§ **PROBLEM REQUIREMENTS**: Retype the records that come next, word for word.

§ **EXTRACTED RECORDS**:

==========

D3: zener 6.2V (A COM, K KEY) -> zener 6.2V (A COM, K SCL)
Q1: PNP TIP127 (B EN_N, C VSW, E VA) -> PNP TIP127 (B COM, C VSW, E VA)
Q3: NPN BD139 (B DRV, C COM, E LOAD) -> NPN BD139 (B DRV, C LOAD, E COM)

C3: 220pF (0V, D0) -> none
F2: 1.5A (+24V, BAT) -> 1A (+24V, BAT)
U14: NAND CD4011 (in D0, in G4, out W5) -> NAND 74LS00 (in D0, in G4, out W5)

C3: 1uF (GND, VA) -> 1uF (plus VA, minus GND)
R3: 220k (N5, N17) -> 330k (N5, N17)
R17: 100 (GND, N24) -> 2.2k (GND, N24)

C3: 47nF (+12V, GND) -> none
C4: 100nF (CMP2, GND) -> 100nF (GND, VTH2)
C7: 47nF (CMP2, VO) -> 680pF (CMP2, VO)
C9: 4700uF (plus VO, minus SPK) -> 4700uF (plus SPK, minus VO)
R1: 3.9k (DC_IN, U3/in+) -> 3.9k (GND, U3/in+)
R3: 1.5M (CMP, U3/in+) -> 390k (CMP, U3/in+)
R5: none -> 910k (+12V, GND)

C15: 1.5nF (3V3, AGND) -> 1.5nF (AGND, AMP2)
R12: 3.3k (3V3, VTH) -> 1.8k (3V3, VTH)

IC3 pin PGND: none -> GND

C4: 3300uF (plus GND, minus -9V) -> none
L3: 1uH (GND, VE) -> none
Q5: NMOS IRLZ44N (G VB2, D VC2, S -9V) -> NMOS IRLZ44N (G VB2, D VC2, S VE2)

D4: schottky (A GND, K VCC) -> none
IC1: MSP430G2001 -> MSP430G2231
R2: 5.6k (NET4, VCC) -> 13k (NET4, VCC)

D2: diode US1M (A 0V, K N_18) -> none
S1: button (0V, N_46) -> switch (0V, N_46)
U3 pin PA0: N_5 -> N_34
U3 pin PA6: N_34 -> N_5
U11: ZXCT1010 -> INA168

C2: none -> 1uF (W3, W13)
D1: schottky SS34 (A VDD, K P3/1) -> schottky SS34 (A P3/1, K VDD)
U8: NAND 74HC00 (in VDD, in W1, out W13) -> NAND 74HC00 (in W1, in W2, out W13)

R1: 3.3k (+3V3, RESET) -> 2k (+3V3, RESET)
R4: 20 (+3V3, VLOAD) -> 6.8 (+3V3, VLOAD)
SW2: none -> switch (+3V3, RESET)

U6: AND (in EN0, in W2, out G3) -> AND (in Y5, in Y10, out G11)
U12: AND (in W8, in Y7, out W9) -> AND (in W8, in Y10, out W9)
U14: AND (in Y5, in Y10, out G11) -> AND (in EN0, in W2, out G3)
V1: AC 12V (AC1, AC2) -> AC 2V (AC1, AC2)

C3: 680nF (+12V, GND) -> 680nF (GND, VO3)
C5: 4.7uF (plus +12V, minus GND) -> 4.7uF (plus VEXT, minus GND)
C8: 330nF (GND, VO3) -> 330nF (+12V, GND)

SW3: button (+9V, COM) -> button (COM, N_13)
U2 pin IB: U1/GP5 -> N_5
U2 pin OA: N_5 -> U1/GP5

==========

§ **RESPONSE FOR THIS EXERCISE**:
D3: zener 6.2V (A COM, K KEY) -> zener 6.2V (A COM, K SCL)
Q1: PNP TIP127 (B EN_N, C VSW, E VA) -> PNP TIP127 (B COM, C VSW, E VA)
Q3: NPN BD139 (B DRV, C COM, E LOAD) -> NPN BD139 (B DRV, C LOAD, E COM)

C3: 220pF (0V, D0) -> none
F2: 1.5A (+24V, BAT) -> 1A (+24V, BAT)
U14: NAND CD4011 (in D0, in G4, out W5) -> NAND 74LS00 (in D0, in G4, out W5)

C3: 1uF (GND, VA) -> 1uF (plus VA, minus GND)
R3: 220k (N5, N17) -> 330k (N5, N17)
R17: 100 (GND, N24) -> 2.2k (GND, N24)

C3: 47nF (+12V, GND) -> none
C4: 100nF (CMP2, GND) -> 100nF (GND, VTH2)
C7: 47nF (CMP2, VO) -> 680pF (CMP2, VO)
C9: 4700uF (plus VO, minus SPK) -> 4700uF (plus SPK, minus VO)
R1: 3.9k (DC_IN, U3/in+) -> 3.9k (GND, U3/in+)
R3: 1.5M (CMP, U3/in+) -> 390k (CMP, U3/in+)
R5: none -> 910k (+12V, GND)

C15: 1.5nF (3V3, AGND) -> 1.5nF (AGND, AMP2)
R12: 3.3k (3V3, VTH) -> 1.8k (3V3, VTH)

IC3 pin PGND: none -> GND

C4: 3300uF (plus GND, minus -9V) -> none
L3: 1uH (GND, VE) -> none
Q5: NMOS IRLZ44N (G VB2, D VC2, S -9V) -> NMOS IRLZ44N (G VB2, D VC2, S VE2)

D4: schottky (A GND, K VCC) -> none
IC1: MSP430G2001 -> MSP430G2231
R2: 5.6k (NET4, VCC) -> 13k (NET4, VCC)

D2: diode US1M (A 0V, K N_18) -> none
S1: button (0V, N_46) -> switch (0V, N_46)
U3 pin PA0: N_5 -> N_34
U3 pin PA6: N_34 -> N_5
U11: ZXCT1010 -> INA168

C2: none -> 1uF (W3, W13)
D1: schottky SS34 (A VDD, K P3/1) -> schottky SS34 (A P3/1, K VDD)
U8: NAND 74HC00 (in VDD, in W1, out W13) -> NAND 74HC00 (in W1, in W2, out W13)

R1: 3.3k (+3V3, RESET) -> 2k (+3V3, RESET)
R4: 20 (+3V3, VLOAD) -> 6.8 (+3V3, VLOAD)
SW2: none -> switch (+3V3, RESET)

U6: AND (in EN0, in W2, out G3) -> AND (in Y5, in Y10, out G11)
U12: AND (in W8, in Y7, out W9) -> AND (in W8, in Y10, out W9)
U14: AND (in Y5, in Y10, out G11) -> AND (in EN0, in W2, out G3)
V1: AC 12V (AC1, AC2) -> AC 2V (AC1, AC2)

C3: 680nF (+12V, GND) -> 680nF (GND, VO3)
C5: 4.7uF (plus +12V, minus GND) -> 4.7uF (plus VEXT, minus GND)
C8: 330nF (GND, VO3) -> 330nF (+12V, GND)

SW3: button (+9V, COM) -> button (COM, N_13)
U2 pin IB: U1/GP5 -> N_5
U2 pin OA: N_5 -> U1/GP5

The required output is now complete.